What is needed –
In the copy you make, keep each entry exactly as it is and leave out all images.

Given records –
= = = = =

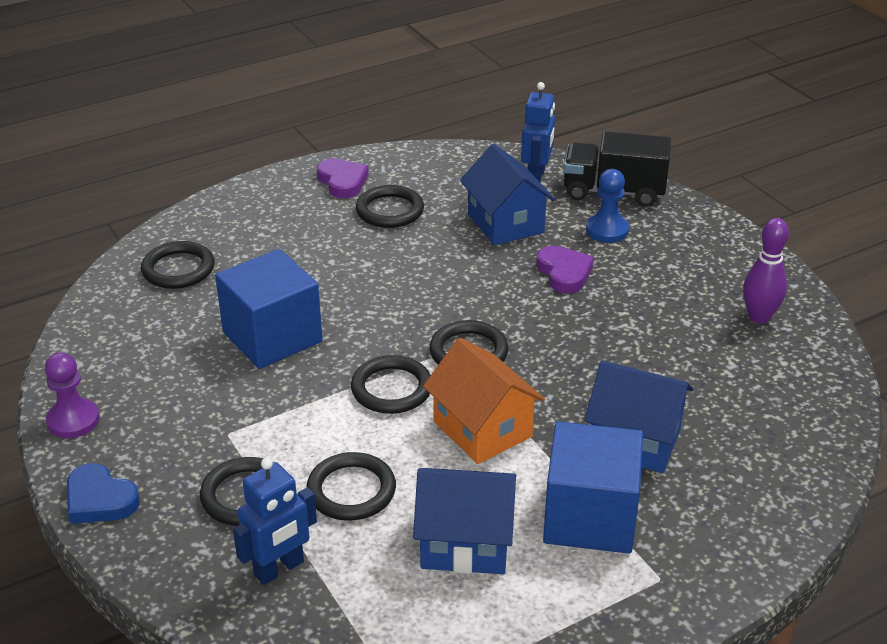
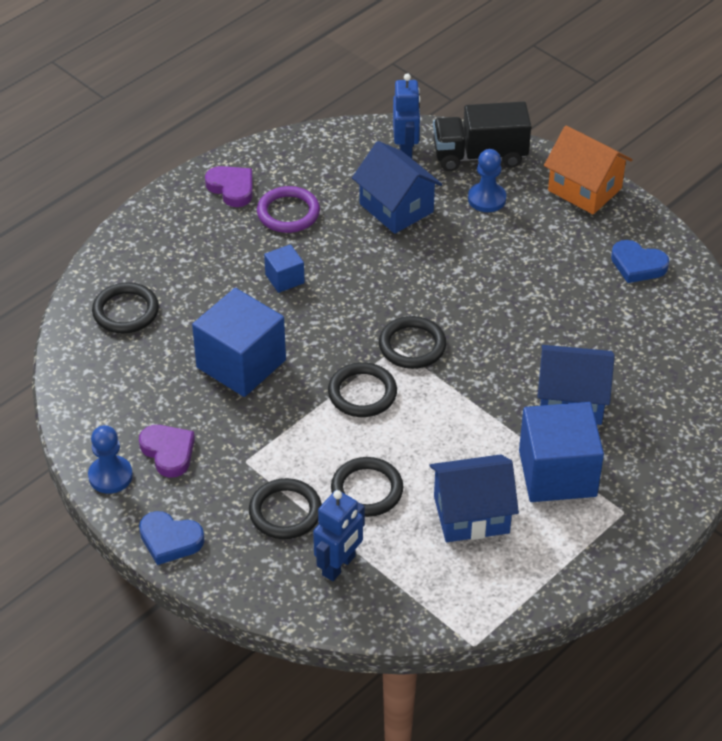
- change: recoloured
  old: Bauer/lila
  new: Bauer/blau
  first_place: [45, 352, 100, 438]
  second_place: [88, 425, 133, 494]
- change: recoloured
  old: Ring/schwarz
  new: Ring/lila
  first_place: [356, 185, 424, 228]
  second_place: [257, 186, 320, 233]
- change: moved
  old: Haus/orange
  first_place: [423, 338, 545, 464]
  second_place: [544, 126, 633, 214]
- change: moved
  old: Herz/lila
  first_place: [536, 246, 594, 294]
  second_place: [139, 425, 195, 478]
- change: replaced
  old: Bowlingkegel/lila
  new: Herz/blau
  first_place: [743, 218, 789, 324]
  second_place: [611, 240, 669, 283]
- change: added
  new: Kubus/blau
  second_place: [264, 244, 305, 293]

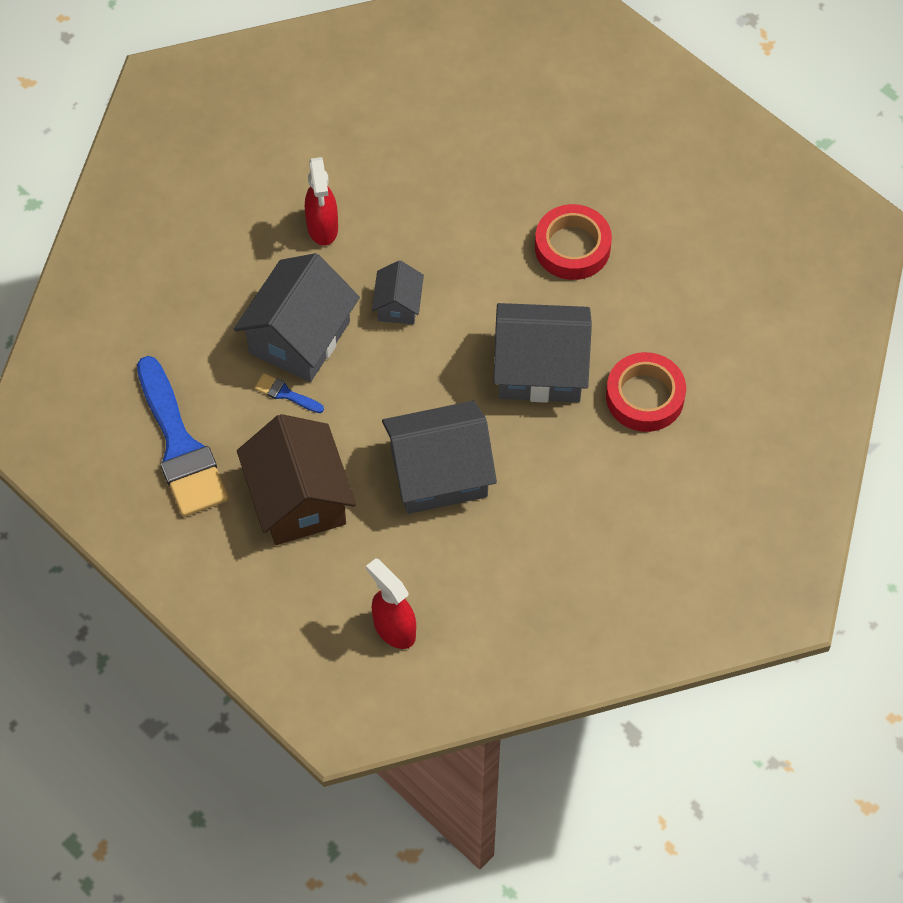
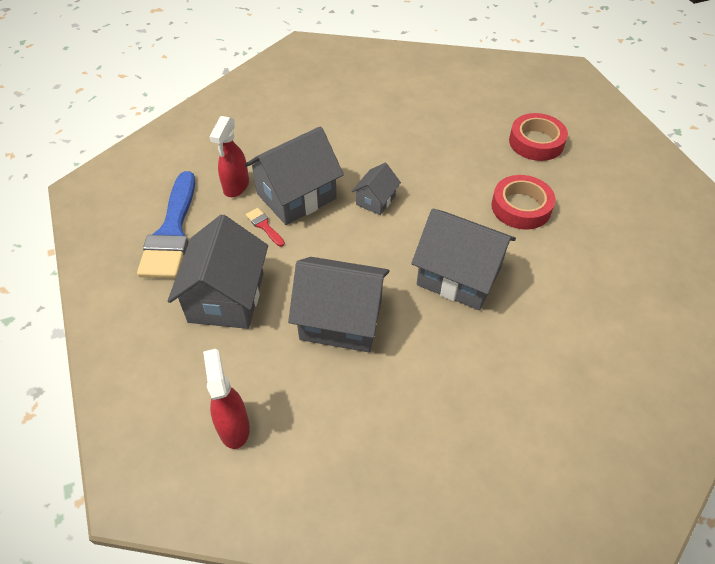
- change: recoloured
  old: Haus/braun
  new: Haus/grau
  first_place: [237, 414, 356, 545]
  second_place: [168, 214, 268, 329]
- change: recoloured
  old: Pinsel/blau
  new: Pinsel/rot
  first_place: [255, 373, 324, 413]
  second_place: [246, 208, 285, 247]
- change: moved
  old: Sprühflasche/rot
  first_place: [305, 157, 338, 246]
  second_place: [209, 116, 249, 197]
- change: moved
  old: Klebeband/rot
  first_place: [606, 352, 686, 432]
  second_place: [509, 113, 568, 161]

= = = = =

Task result –
- change: recoloured
  old: Bauer/lila
  new: Bauer/blau
  first_place: [45, 352, 100, 438]
  second_place: [88, 425, 133, 494]
- change: recoloured
  old: Ring/schwarz
  new: Ring/lila
  first_place: [356, 185, 424, 228]
  second_place: [257, 186, 320, 233]
- change: moved
  old: Haus/orange
  first_place: [423, 338, 545, 464]
  second_place: [544, 126, 633, 214]
- change: moved
  old: Herz/lila
  first_place: [536, 246, 594, 294]
  second_place: [139, 425, 195, 478]
- change: replaced
  old: Bowlingkegel/lila
  new: Herz/blau
  first_place: [743, 218, 789, 324]
  second_place: [611, 240, 669, 283]
- change: added
  new: Kubus/blau
  second_place: [264, 244, 305, 293]

- change: recoloured
  old: Haus/braun
  new: Haus/grau
  first_place: [237, 414, 356, 545]
  second_place: [168, 214, 268, 329]
- change: recoloured
  old: Pinsel/blau
  new: Pinsel/rot
  first_place: [255, 373, 324, 413]
  second_place: [246, 208, 285, 247]
- change: moved
  old: Sprühflasche/rot
  first_place: [305, 157, 338, 246]
  second_place: [209, 116, 249, 197]
- change: moved
  old: Klebeband/rot
  first_place: [606, 352, 686, 432]
  second_place: [509, 113, 568, 161]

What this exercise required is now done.